* [Items from a data source]:

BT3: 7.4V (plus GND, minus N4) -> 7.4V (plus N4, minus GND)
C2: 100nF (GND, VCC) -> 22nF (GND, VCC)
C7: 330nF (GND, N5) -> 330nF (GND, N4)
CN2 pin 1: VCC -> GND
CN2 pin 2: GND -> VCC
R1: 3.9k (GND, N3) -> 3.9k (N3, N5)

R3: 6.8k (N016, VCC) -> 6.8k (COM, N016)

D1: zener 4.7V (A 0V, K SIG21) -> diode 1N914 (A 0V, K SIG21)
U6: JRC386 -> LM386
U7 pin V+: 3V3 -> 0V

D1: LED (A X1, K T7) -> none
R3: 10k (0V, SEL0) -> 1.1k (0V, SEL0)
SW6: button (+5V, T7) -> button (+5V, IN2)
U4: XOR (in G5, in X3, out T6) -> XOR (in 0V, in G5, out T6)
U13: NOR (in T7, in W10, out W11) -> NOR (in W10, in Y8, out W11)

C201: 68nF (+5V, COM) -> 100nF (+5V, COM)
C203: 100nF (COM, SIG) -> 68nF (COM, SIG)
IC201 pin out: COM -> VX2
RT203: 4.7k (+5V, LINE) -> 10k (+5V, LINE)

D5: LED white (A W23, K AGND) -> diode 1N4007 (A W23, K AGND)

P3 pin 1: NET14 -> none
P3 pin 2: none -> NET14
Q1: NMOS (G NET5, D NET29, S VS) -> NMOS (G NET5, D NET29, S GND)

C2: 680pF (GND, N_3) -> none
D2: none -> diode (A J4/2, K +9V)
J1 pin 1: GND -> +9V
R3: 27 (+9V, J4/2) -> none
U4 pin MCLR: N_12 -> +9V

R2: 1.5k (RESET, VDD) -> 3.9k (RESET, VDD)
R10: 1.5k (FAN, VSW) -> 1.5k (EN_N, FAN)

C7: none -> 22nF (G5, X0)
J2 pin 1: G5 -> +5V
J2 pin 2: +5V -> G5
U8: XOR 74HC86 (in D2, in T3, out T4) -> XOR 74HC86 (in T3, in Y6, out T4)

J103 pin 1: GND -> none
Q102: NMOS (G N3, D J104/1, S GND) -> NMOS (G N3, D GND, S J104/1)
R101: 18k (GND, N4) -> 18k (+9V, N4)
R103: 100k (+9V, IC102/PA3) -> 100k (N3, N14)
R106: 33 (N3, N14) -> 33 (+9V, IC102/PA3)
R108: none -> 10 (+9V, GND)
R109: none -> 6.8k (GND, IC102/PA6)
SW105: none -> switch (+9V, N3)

* [REQUIRED WORK]: Within the entries above, how many lines include the word "diode"? Respond with the number only.

* [WRITTEN ANSWER]: 3